[Stored items]
◆ ◆ ◆ ◆

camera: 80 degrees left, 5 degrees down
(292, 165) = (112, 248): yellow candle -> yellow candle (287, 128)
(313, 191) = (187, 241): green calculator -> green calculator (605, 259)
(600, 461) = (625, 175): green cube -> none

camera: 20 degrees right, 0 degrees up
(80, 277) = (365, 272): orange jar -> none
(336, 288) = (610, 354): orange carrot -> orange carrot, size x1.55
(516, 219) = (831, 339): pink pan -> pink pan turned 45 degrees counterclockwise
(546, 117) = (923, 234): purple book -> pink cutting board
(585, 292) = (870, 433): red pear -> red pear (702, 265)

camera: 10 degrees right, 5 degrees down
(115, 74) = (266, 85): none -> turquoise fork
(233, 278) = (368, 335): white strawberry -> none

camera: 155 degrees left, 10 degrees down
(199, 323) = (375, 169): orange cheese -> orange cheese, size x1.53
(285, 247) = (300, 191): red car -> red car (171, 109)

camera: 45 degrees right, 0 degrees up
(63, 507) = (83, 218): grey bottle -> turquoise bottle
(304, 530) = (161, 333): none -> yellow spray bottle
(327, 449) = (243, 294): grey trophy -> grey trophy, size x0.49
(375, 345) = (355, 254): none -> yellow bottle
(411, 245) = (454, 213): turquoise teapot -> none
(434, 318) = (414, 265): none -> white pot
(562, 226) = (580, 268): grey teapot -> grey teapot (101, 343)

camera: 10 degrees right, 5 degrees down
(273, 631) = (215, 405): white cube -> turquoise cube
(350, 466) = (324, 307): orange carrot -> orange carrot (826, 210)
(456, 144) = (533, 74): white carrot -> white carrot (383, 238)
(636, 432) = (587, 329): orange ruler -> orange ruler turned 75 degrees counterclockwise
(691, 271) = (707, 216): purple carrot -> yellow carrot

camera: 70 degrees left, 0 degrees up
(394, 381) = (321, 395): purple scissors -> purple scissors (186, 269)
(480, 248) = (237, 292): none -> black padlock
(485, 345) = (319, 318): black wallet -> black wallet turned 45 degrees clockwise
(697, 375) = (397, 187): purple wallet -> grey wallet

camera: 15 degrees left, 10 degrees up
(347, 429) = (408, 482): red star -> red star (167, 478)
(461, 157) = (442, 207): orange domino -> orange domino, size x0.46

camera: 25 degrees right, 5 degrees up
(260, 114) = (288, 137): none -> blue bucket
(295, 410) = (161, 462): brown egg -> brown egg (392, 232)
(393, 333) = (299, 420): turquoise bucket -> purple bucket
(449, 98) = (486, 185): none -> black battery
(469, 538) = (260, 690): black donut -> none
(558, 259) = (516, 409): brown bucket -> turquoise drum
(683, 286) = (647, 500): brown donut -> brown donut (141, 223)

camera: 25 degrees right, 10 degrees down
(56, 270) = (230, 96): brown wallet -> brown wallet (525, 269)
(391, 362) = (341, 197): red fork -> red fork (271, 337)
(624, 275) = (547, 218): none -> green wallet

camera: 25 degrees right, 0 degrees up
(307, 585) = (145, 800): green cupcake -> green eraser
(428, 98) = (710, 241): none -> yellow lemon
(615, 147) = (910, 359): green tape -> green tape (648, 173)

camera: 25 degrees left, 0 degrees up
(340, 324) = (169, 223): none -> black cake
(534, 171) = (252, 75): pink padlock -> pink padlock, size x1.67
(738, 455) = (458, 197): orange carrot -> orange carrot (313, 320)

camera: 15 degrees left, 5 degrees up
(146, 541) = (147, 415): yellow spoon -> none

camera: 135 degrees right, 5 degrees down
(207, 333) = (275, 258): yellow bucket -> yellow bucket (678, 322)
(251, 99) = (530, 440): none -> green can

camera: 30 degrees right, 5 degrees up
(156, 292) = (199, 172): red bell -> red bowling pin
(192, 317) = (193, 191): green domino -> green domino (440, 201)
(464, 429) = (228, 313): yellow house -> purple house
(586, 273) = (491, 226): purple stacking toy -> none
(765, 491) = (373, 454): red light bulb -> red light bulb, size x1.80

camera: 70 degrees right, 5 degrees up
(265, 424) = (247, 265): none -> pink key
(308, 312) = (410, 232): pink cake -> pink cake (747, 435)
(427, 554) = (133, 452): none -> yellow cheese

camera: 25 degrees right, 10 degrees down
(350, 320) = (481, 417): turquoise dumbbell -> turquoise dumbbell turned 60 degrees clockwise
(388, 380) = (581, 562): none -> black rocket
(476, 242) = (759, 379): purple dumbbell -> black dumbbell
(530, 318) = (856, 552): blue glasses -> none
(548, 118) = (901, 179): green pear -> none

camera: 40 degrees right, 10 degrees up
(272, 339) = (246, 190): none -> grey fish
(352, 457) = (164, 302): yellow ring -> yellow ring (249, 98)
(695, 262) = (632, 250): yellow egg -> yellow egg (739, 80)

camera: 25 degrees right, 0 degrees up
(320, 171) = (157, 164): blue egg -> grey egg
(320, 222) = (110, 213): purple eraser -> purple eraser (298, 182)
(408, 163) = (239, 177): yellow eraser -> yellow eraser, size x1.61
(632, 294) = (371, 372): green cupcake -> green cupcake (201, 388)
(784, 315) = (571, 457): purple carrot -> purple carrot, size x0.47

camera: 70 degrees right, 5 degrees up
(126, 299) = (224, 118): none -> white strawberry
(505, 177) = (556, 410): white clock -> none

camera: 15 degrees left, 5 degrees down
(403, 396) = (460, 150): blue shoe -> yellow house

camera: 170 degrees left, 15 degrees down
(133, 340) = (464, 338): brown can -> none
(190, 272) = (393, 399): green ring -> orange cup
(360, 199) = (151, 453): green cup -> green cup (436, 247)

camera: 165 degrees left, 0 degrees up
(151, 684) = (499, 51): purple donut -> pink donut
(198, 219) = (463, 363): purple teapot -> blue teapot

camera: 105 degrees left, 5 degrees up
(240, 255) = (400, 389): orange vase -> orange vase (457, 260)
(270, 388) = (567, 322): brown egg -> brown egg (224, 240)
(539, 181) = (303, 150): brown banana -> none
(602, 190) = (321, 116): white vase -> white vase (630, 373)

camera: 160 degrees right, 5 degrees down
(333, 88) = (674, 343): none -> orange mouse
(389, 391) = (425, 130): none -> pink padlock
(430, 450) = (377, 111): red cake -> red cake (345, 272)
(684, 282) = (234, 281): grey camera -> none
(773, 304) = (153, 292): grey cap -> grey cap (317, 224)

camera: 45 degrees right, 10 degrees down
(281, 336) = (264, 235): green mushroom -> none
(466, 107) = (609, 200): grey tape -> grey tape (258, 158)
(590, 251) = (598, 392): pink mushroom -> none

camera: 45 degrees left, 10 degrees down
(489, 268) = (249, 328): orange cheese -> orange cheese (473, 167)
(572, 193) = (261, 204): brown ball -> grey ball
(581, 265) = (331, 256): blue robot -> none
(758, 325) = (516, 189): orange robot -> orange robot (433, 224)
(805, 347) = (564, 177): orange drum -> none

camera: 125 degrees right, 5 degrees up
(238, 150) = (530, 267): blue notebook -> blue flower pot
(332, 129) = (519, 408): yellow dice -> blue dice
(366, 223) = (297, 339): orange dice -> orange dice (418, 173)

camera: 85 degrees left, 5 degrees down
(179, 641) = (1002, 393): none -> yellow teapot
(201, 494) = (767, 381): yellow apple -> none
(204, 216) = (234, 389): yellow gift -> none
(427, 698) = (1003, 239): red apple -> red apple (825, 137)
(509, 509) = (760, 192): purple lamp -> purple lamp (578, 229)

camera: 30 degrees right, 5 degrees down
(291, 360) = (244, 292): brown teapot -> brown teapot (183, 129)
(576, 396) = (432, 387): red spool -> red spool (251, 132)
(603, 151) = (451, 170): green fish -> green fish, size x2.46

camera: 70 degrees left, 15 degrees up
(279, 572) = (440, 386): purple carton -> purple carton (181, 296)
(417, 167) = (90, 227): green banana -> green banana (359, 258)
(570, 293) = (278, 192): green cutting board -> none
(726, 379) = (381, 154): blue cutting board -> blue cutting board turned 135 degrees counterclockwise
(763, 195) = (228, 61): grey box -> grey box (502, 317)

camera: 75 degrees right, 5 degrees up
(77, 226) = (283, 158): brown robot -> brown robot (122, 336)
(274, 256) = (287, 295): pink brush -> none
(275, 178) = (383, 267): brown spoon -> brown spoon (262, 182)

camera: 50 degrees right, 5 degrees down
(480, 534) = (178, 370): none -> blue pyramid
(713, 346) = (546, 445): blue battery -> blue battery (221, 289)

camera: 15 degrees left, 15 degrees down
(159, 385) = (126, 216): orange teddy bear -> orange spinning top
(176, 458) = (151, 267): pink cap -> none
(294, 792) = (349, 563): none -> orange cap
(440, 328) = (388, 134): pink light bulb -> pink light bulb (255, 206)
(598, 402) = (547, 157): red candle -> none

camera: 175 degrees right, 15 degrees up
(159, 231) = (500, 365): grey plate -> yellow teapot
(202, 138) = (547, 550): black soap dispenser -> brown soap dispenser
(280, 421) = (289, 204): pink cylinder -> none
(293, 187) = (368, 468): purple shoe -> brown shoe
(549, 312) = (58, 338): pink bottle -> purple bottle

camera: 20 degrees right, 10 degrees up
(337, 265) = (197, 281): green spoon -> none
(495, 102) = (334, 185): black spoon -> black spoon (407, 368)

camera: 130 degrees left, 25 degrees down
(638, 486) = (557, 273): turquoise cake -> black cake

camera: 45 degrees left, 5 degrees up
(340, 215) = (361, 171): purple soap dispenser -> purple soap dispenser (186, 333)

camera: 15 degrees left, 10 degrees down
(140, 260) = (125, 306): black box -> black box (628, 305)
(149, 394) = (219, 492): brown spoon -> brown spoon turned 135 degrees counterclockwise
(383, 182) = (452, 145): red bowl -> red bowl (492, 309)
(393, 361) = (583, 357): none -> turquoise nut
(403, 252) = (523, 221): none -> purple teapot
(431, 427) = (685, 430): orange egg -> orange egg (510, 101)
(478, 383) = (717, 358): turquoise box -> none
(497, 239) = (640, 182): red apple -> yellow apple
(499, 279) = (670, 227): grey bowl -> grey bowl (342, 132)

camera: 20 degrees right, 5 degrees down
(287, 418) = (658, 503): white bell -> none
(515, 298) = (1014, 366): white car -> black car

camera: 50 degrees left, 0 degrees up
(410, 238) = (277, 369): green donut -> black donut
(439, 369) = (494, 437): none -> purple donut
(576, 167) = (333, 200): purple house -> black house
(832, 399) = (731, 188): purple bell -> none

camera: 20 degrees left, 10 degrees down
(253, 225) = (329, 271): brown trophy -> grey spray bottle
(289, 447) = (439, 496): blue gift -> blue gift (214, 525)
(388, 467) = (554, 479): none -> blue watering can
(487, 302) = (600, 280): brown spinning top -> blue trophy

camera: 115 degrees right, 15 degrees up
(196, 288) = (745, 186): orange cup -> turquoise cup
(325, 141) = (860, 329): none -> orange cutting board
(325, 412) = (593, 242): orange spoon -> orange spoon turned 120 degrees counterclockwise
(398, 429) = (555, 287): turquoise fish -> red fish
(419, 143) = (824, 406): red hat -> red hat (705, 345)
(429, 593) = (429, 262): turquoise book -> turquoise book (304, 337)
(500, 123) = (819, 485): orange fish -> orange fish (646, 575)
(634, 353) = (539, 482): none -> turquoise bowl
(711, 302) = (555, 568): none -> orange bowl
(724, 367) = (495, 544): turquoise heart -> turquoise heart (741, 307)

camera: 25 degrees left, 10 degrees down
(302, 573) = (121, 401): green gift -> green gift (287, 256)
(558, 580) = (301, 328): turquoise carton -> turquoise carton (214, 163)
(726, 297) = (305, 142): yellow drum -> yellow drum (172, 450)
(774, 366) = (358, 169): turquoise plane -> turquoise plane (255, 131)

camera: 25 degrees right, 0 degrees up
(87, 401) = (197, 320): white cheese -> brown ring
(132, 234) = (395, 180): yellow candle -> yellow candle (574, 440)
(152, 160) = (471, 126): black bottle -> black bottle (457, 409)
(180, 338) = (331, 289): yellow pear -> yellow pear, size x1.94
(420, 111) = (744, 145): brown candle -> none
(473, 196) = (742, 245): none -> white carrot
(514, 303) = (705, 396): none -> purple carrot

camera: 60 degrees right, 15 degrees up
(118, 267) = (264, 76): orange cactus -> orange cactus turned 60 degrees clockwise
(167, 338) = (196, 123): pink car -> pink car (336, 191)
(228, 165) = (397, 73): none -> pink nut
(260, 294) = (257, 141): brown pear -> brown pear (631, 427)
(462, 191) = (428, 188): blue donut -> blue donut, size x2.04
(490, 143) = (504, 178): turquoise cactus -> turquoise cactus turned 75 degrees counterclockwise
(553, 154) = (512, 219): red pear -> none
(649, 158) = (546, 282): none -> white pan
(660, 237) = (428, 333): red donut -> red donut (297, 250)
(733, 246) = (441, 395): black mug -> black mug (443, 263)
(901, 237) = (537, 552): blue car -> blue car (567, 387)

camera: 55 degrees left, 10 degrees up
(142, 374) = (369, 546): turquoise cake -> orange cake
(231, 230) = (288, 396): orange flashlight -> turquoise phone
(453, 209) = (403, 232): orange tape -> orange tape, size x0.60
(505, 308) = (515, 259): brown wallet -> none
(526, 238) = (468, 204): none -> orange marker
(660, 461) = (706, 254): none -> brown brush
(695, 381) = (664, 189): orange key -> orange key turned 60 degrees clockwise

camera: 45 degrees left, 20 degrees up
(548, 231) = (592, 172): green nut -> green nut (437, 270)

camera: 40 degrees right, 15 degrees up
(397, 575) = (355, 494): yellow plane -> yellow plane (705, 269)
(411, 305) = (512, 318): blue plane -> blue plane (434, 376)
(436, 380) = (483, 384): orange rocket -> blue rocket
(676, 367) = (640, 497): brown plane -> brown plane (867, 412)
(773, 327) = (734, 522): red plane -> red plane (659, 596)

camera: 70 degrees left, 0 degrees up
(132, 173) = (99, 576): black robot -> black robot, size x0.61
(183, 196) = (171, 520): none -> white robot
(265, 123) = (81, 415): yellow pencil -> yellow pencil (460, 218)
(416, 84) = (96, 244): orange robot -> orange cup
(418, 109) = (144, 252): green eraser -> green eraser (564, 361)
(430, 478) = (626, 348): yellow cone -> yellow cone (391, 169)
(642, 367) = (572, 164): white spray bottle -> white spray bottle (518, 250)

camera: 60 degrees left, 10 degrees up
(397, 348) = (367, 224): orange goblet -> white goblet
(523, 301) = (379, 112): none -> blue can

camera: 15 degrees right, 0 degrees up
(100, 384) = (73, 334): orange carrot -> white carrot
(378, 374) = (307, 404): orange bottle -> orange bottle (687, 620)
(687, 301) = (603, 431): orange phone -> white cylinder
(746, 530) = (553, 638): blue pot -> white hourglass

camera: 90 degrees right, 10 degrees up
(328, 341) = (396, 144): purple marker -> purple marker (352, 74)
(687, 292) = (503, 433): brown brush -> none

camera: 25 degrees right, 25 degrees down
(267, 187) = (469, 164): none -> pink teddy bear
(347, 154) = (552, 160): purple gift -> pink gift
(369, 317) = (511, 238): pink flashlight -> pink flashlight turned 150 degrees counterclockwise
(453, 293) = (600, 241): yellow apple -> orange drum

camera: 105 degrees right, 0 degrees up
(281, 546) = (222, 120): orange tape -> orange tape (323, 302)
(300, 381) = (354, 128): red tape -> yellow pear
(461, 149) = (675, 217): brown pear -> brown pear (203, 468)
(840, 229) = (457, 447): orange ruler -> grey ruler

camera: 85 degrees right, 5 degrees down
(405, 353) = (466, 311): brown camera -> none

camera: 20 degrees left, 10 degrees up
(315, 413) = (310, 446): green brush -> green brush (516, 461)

◆ ◆ ◆ ◆

DIRECTIONS:
Over all the entries, say how many lines hold the string "trophy". The reply is the number alone.

EXERCISE OUTPUT:
3